EXERCISE AIM - Looking through the records that follow, determine how many lines contain "VBAT" and reply with that number alone.

* * *

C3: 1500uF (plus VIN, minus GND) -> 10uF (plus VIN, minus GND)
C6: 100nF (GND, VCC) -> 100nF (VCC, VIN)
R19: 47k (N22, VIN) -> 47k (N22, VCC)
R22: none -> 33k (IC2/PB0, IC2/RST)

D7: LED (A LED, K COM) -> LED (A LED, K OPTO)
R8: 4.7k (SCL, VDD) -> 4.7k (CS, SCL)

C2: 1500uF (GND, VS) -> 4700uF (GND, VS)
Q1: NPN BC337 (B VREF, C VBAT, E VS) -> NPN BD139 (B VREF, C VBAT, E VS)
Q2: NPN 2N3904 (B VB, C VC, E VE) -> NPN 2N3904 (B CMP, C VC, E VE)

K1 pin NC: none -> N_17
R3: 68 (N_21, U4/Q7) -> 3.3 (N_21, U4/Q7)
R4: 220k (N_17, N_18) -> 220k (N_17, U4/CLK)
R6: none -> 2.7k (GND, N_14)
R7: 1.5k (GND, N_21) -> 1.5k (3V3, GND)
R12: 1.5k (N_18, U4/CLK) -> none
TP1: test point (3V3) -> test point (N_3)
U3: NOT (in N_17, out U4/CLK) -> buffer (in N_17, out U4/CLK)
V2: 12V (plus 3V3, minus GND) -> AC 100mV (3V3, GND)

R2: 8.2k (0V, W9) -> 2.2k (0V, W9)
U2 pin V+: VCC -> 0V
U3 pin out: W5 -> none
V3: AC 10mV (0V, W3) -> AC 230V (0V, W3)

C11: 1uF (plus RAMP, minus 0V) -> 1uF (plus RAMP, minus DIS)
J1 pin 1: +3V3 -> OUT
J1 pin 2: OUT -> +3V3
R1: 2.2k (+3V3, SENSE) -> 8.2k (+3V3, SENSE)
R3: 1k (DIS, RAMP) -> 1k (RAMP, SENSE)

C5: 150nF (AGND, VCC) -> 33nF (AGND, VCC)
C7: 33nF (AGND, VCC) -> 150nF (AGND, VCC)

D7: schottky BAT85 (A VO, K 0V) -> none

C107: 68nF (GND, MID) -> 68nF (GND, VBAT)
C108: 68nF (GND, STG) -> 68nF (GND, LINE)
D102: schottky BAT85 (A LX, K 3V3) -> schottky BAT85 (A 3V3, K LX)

* * *

RESULT OF THIS EXERCISE - 2